▶ **EXERCISE BRIEF**:
Nothing but the lines below from the first through the one with "none -> brown brick D7 level 1" should appear, printed exactly; please leave pictures out.

▶ **PROVIDED RECORDS**:
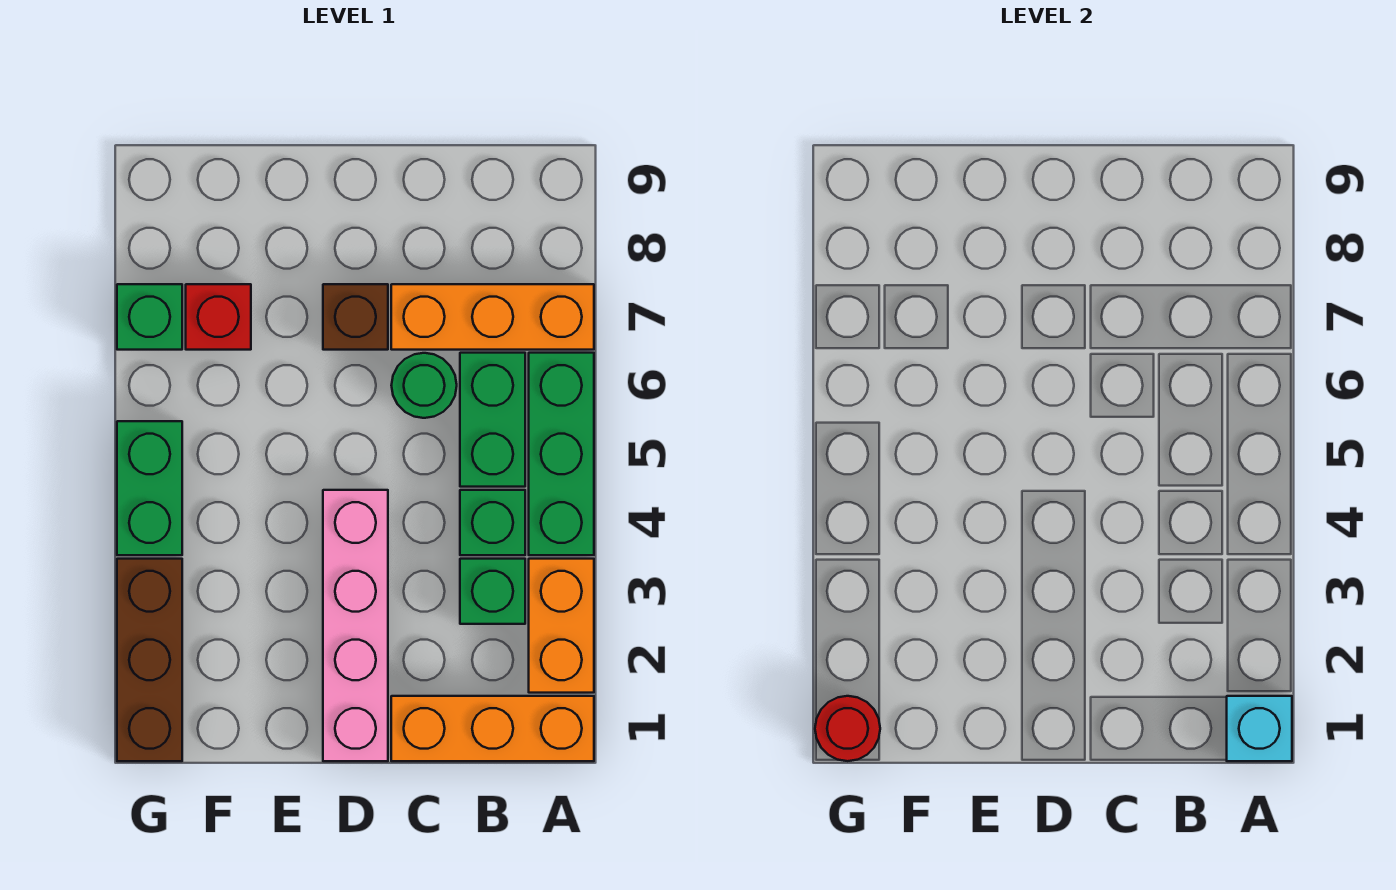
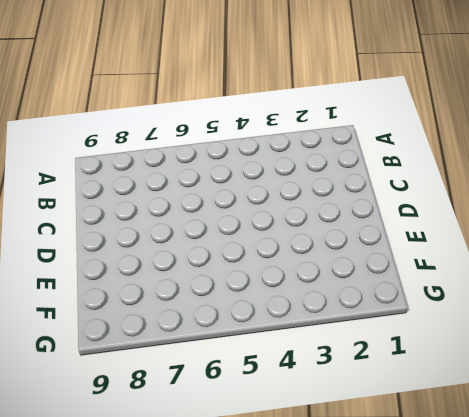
none -> orange brick A1:C1 level 1
none -> orange brick A2:A3 level 1
none -> green brick A4:A6 level 1

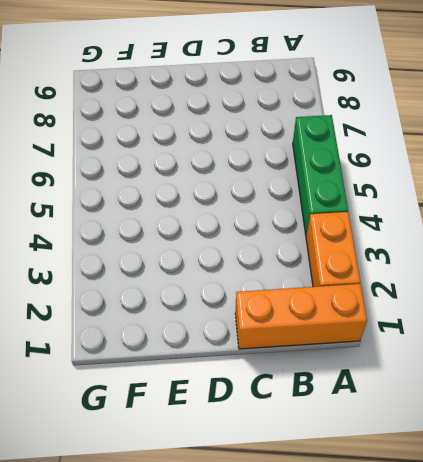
none -> orange brick A7:C7 level 1
none -> green brick B3 level 1
none -> green brick B4 level 1

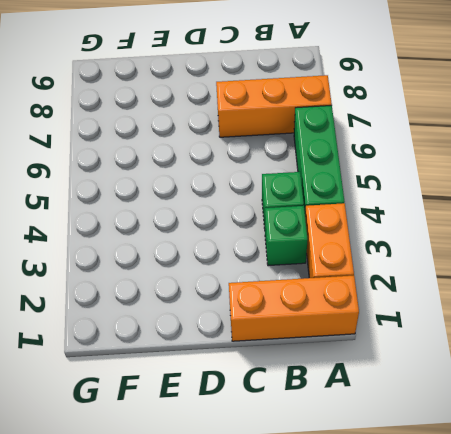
none -> green brick B5:B6 level 1
none -> green round brick C6 level 1
none -> pink brick D1:D4 level 1

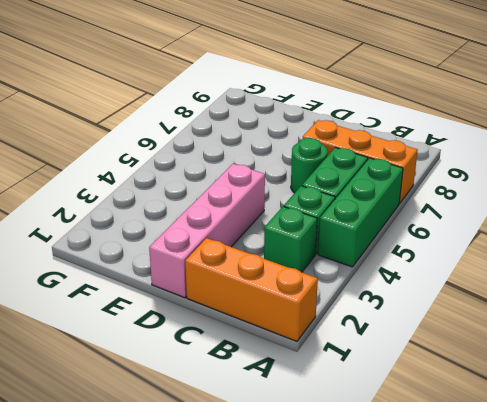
none -> orange brick A2:A3 level 1
none -> brown brick D7 level 1
none -> red brick F7 level 1

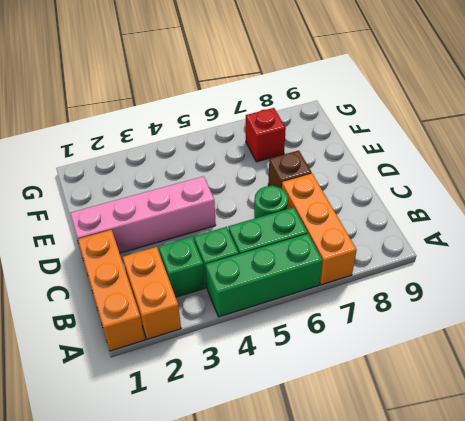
orange brick A2:B2 level 1 -> orange brick A2:A3 level 1
none -> brown brick G1:G3 level 1
none -> green brick G4:G5 level 1
none -> green brick G7 level 1

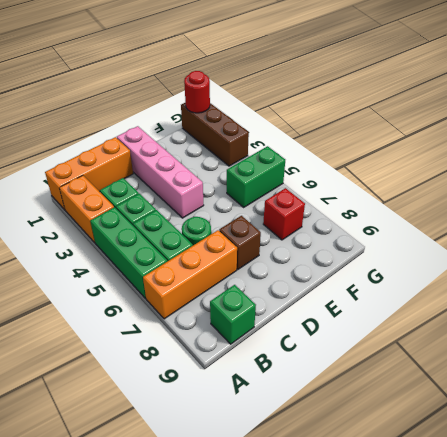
green brick B9 level 1 -> green brick G7 level 1
green brick F5:G5 level 1 -> green brick G4:G5 level 1
none -> cyan brick A1 level 2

▶ **SOLVED EXERCISE**:
none -> orange brick A1:C1 level 1
none -> orange brick A2:A3 level 1
none -> green brick A4:A6 level 1

none -> orange brick A7:C7 level 1
none -> green brick B3 level 1
none -> green brick B4 level 1

none -> green brick B5:B6 level 1
none -> green round brick C6 level 1
none -> pink brick D1:D4 level 1

none -> orange brick A2:A3 level 1
none -> brown brick D7 level 1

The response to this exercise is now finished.